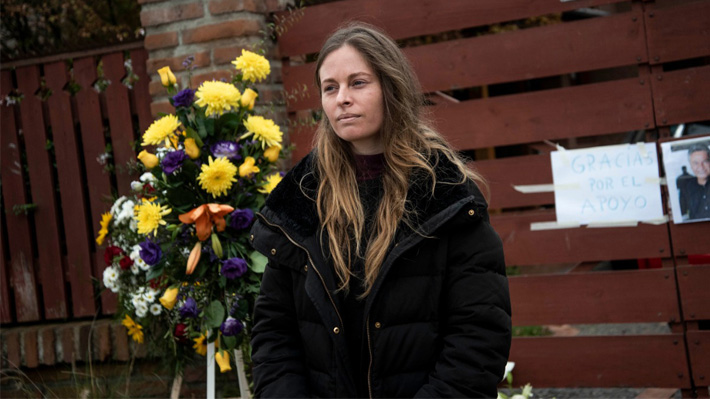
Locate an element on the screen. This screenshot has width=710, height=399. bouquet is located at coordinates (199, 160).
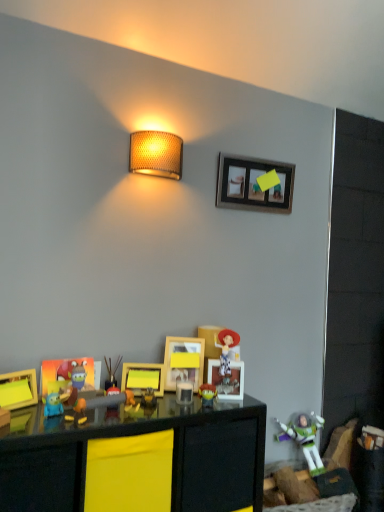
Question: Which direction should I rotate to look at wooden picture frame at upper center, the first picture frame in the right-to-left sequence?

Choices:
 (A) left
 (B) right

Answer: (B)

Question: Is matte yellow picture frame at lower left, which appears as the 5th picture frame when viewed from the right, not inside yellow matte picture frame at center, acting as the 2th picture frame starting from the top?

Choices:
 (A) yes
 (B) no

Answer: (A)

Question: Does matte yellow picture frame at lower left, which ranks as the third picture frame in bottom-to-top order, come behind yellow matte picture frame at center, the 4th picture frame in the bottom-to-top sequence?

Choices:
 (A) no
 (B) yes

Answer: (A)

Question: Is matte yellow picture frame at lower left, which appears as the 5th picture frame when viewed from the right, positioned before yellow matte picture frame at center, the 4th picture frame in the bottom-to-top sequence?

Choices:
 (A) yes
 (B) no

Answer: (A)

Question: Does matte yellow picture frame at lower left, the third picture frame when ordered from top to bottom, have a greater width compared to yellow matte picture frame at center, the fourth picture frame viewed from the left?

Choices:
 (A) no
 (B) yes

Answer: (A)

Question: Is matte yellow picture frame at lower left, the first picture frame from the left, beside yellow matte picture frame at center, the fourth picture frame viewed from the left?

Choices:
 (A) no
 (B) yes

Answer: (A)

Question: Could you tell me if matte yellow picture frame at lower left, the 1th picture frame in the front-to-back sequence, is facing yellow matte picture frame at center, the fourth picture frame viewed from the left?

Choices:
 (A) yes
 (B) no

Answer: (B)

Question: Does black glossy table at lower center have a greater width compared to woven beige lampshade at upper center?

Choices:
 (A) no
 (B) yes

Answer: (B)

Question: Could woven beige lampshade at upper center be considered to be inside black glossy table at lower center?

Choices:
 (A) no
 (B) yes

Answer: (A)

Question: Does black glossy table at lower center have a greater height compared to woven beige lampshade at upper center?

Choices:
 (A) yes
 (B) no

Answer: (A)

Question: Considering the relative sizes of black glossy table at lower center and woven beige lampshade at upper center in the image provided, is black glossy table at lower center smaller than woven beige lampshade at upper center?

Choices:
 (A) no
 (B) yes

Answer: (A)

Question: Is black glossy table at lower center oriented towards woven beige lampshade at upper center?

Choices:
 (A) no
 (B) yes

Answer: (A)

Question: Is black glossy table at lower center not near woven beige lampshade at upper center?

Choices:
 (A) no
 (B) yes

Answer: (B)

Question: Can you see matte plastic toy at center, marked as the 4th toy in a bottom-to-top arrangement, touching matte blue toy at lower left, which ranks as the 1th toy in left-to-right order?

Choices:
 (A) yes
 (B) no

Answer: (B)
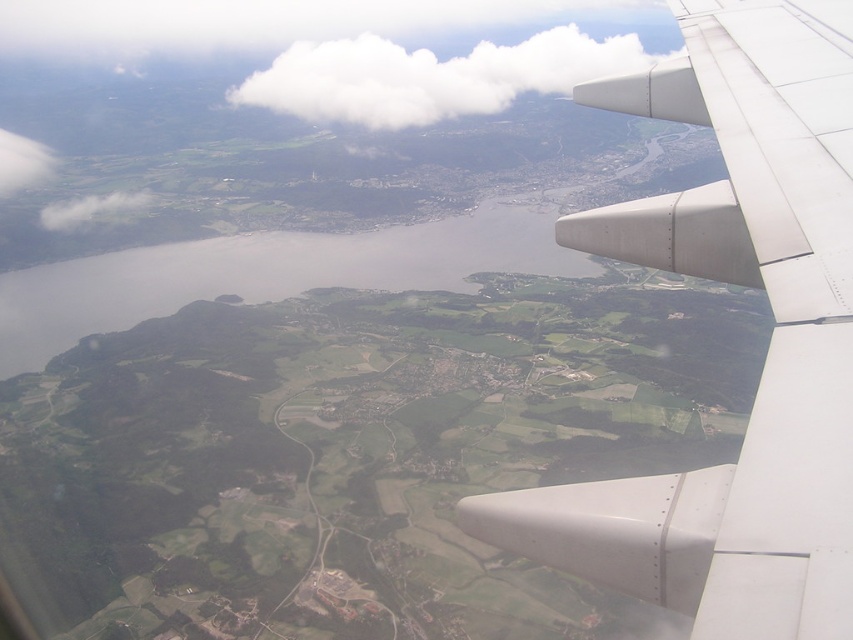
Between metallic gray wing at right and white fluffy cloud at upper center, which one is positioned lower?

metallic gray wing at right

Is metallic gray wing at right smaller than white fluffy cloud at upper center?

Yes, metallic gray wing at right is smaller than white fluffy cloud at upper center.

Where is `metallic gray wing at right`? The image size is (853, 640). metallic gray wing at right is located at coordinates (769, 342).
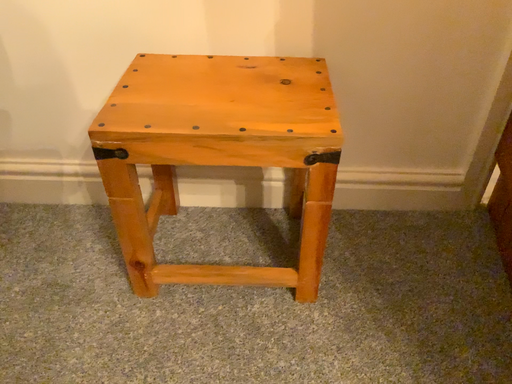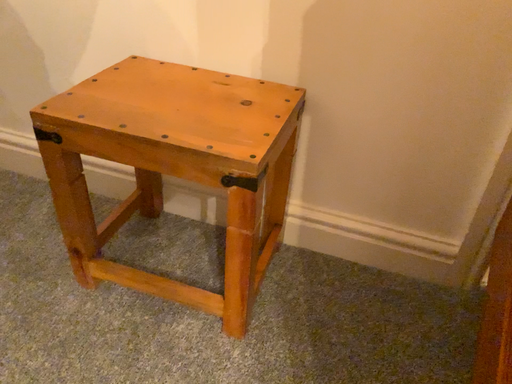
Question: Which way did the camera rotate in the video?

Choices:
 (A) rotated left
 (B) rotated right

Answer: (A)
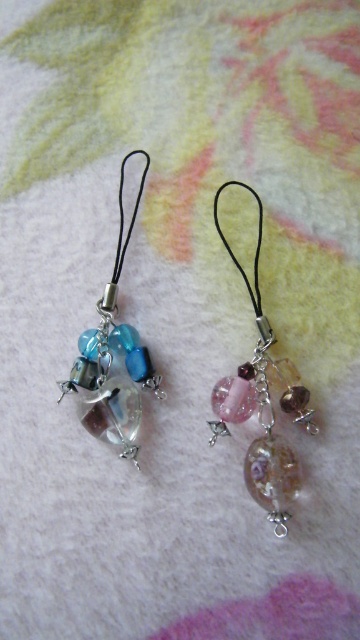
Who is more forward, [272,444] or [115,285]?

Point [272,444] is more forward.

Is translucent pink glass charm at center smaller than translucent glass charm at left?

Actually, translucent pink glass charm at center might be larger than translucent glass charm at left.

Between point (262, 387) and point (141, 378), which one is positioned in front?

Positioned in front is point (262, 387).

Where is `translucent pink glass charm at center`? The width and height of the screenshot is (360, 640). translucent pink glass charm at center is located at coordinates (263, 403).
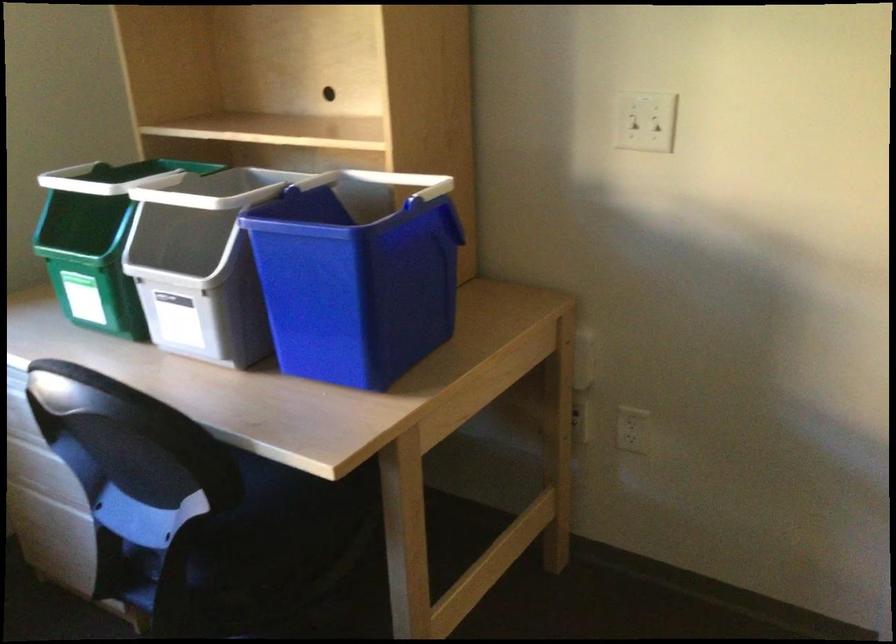
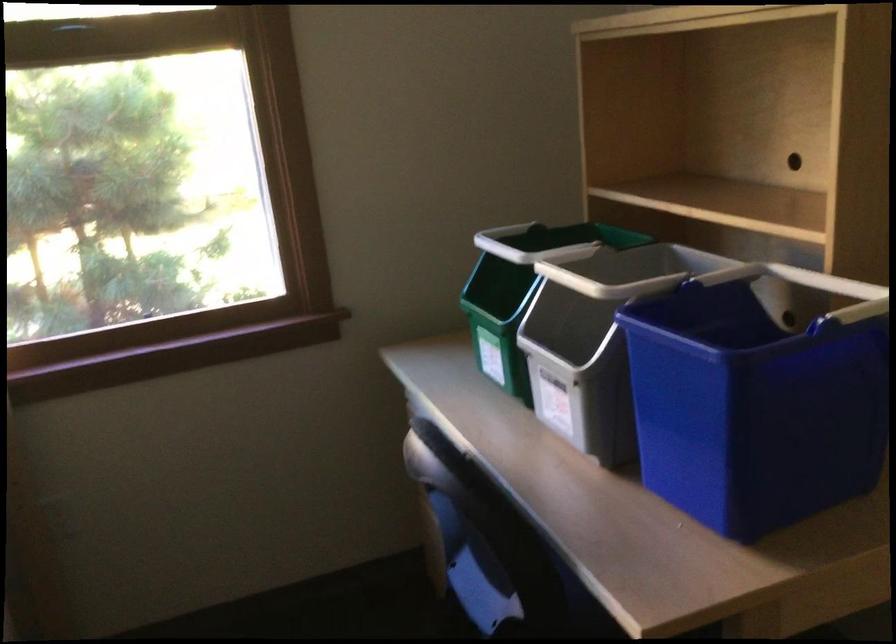
Question: How did the camera likely rotate?

Choices:
 (A) Left
 (B) Right
 (C) Up
 (D) Down

Answer: (A)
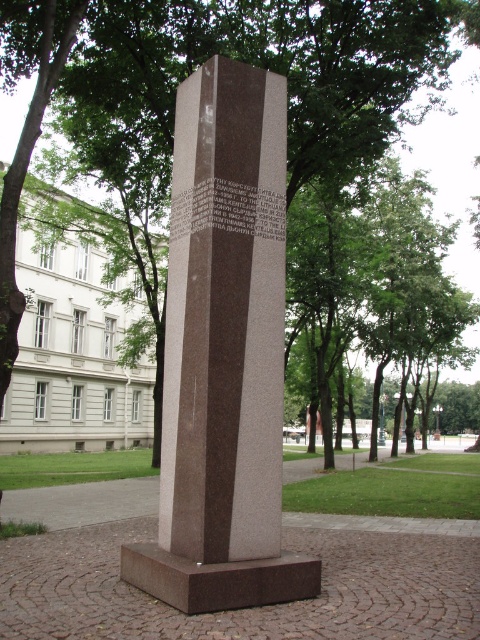
Can you confirm if brown polished stone monument at center is positioned to the left of green leafy tree at center?

Indeed, brown polished stone monument at center is positioned on the left side of green leafy tree at center.

Is point (172, 428) positioned in front of point (119, 28)?

Yes, point (172, 428) is in front of point (119, 28).

This screenshot has height=640, width=480. In order to click on brown polished stone monument at center in this screenshot , I will do `click(224, 355)`.

Where is `brown polished stone monument at center`? brown polished stone monument at center is located at coordinates (224, 355).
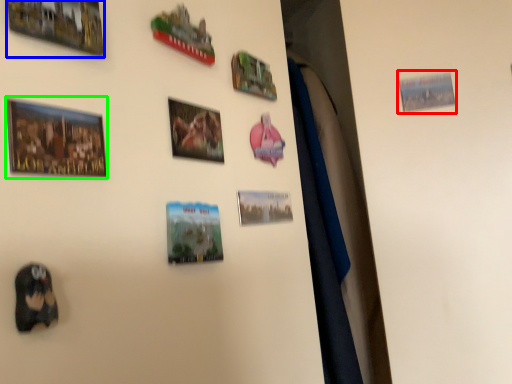
Question: Which is farther away from picture frame (highlighted by a red box)? picture frame (highlighted by a blue box) or picture frame (highlighted by a green box)?

Choices:
 (A) picture frame
 (B) picture frame

Answer: (B)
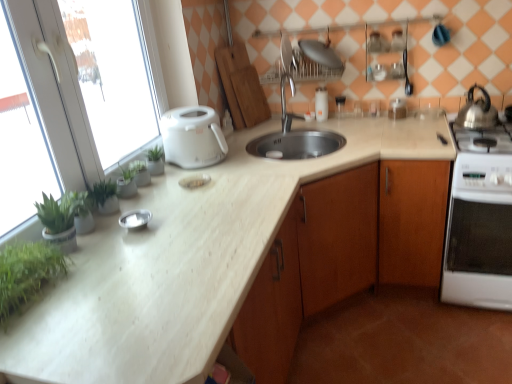
Where is `vacant space that is to the left of clear glass jar at upper right, which is the second appliance from back to front`? vacant space that is to the left of clear glass jar at upper right, which is the second appliance from back to front is located at coordinates (371, 117).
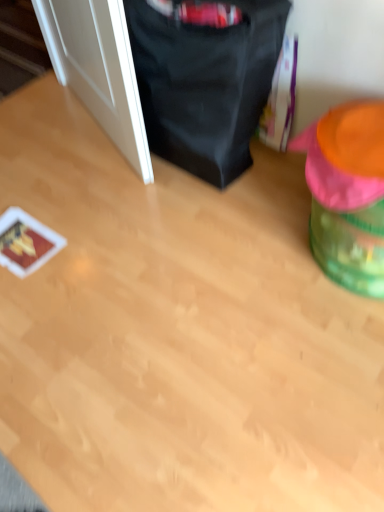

□ □ □ □

**Direction:**
Lay out all of the data above as a numbered list, one line per item, with blank lines dropped. Leave the pictures out of your list.

**Response to the task:**
1. Locate an element on the screen. This screenshot has width=710, height=399. bouquet is located at coordinates (199, 160).
2. Question: Which direction should I rotate to look at wooden picture frame at upper center, the first picture frame in the right-to-left sequence?
3. Choices:
4.  (A) left
5.  (B) right
6. Answer: (B)
7. Question: Is matte yellow picture frame at lower left, which appears as the 5th picture frame when viewed from the right, not inside yellow matte picture frame at center, acting as the 2th picture frame starting from the top?
8. Choices:
9.  (A) yes
10.  (B) no
11. Answer: (A)
12. Question: Does matte yellow picture frame at lower left, which ranks as the third picture frame in bottom-to-top order, come behind yellow matte picture frame at center, the 4th picture frame in the bottom-to-top sequence?
13. Choices:
14.  (A) no
15.  (B) yes
16. Answer: (A)
17. Question: Is matte yellow picture frame at lower left, which appears as the 5th picture frame when viewed from the right, positioned before yellow matte picture frame at center, the 4th picture frame in the bottom-to-top sequence?
18. Choices:
19.  (A) yes
20.  (B) no
21. Answer: (A)
22. Question: Does matte yellow picture frame at lower left, the third picture frame when ordered from top to bottom, have a greater width compared to yellow matte picture frame at center, the fourth picture frame viewed from the left?
23. Choices:
24.  (A) no
25.  (B) yes
26. Answer: (A)
27. Question: Is matte yellow picture frame at lower left, the first picture frame from the left, beside yellow matte picture frame at center, the fourth picture frame viewed from the left?
28. Choices:
29.  (A) no
30.  (B) yes
31. Answer: (A)
32. Question: Could you tell me if matte yellow picture frame at lower left, the 1th picture frame in the front-to-back sequence, is facing yellow matte picture frame at center, the fourth picture frame viewed from the left?
33. Choices:
34.  (A) yes
35.  (B) no
36. Answer: (B)
37. Question: Does black glossy table at lower center have a greater width compared to woven beige lampshade at upper center?
38. Choices:
39.  (A) no
40.  (B) yes
41. Answer: (B)
42. Question: Could woven beige lampshade at upper center be considered to be inside black glossy table at lower center?
43. Choices:
44.  (A) no
45.  (B) yes
46. Answer: (A)
47. Question: Does black glossy table at lower center have a greater height compared to woven beige lampshade at upper center?
48. Choices:
49.  (A) yes
50.  (B) no
51. Answer: (A)
52. Question: Considering the relative sizes of black glossy table at lower center and woven beige lampshade at upper center in the image provided, is black glossy table at lower center smaller than woven beige lampshade at upper center?
53. Choices:
54.  (A) no
55.  (B) yes
56. Answer: (A)
57. Question: Is black glossy table at lower center oriented towards woven beige lampshade at upper center?
58. Choices:
59.  (A) no
60.  (B) yes
61. Answer: (A)
62. Question: Is black glossy table at lower center not near woven beige lampshade at upper center?
63. Choices:
64.  (A) no
65.  (B) yes
66. Answer: (B)
67. Question: Can you see matte plastic toy at center, marked as the 4th toy in a bottom-to-top arrangement, touching matte blue toy at lower left, which ranks as the 1th toy in left-to-right order?
68. Choices:
69.  (A) yes
70.  (B) no
71. Answer: (B)
72. Between metallic gray wing at right and white fluffy cloud at upper center, which one is positioned lower?
73. metallic gray wing at right
74. Is metallic gray wing at right smaller than white fluffy cloud at upper center?
75. Yes, metallic gray wing at right is smaller than white fluffy cloud at upper center.
76. Where is `metallic gray wing at right`? The image size is (853, 640). metallic gray wing at right is located at coordinates (769, 342).
77. Question: Which way did the camera rotate in the video?
78. Choices:
79.  (A) rotated left
80.  (B) rotated right
81. Answer: (A)
82. Who is more forward, [272,444] or [115,285]?
83. Point [272,444] is more forward.
84. Is translucent pink glass charm at center smaller than translucent glass charm at left?
85. Actually, translucent pink glass charm at center might be larger than translucent glass charm at left.
86. Between point (262, 387) and point (141, 378), which one is positioned in front?
87. Positioned in front is point (262, 387).
88. Where is `translucent pink glass charm at center`? The width and height of the screenshot is (360, 640). translucent pink glass charm at center is located at coordinates (263, 403).
89. Question: How did the camera likely rotate?
90. Choices:
91.  (A) Left
92.  (B) Right
93.  (C) Up
94.  (D) Down
95. Answer: (A)
96. Can you confirm if brown polished stone monument at center is positioned to the left of green leafy tree at center?
97. Indeed, brown polished stone monument at center is positioned on the left side of green leafy tree at center.
98. Is point (172, 428) positioned in front of point (119, 28)?
99. Yes, point (172, 428) is in front of point (119, 28).
100. This screenshot has height=640, width=480. In order to click on brown polished stone monument at center in this screenshot , I will do `click(224, 355)`.
101. Where is `brown polished stone monument at center`? brown polished stone monument at center is located at coordinates (224, 355).
102. Question: Which is farther away from picture frame (highlighted by a red box)? picture frame (highlighted by a blue box) or picture frame (highlighted by a green box)?
103. Choices:
104.  (A) picture frame
105.  (B) picture frame
106. Answer: (B)
107. Where is `vacant space that is to the left of clear glass jar at upper right, which is the second appliance from back to front`? vacant space that is to the left of clear glass jar at upper right, which is the second appliance from back to front is located at coordinates (371, 117).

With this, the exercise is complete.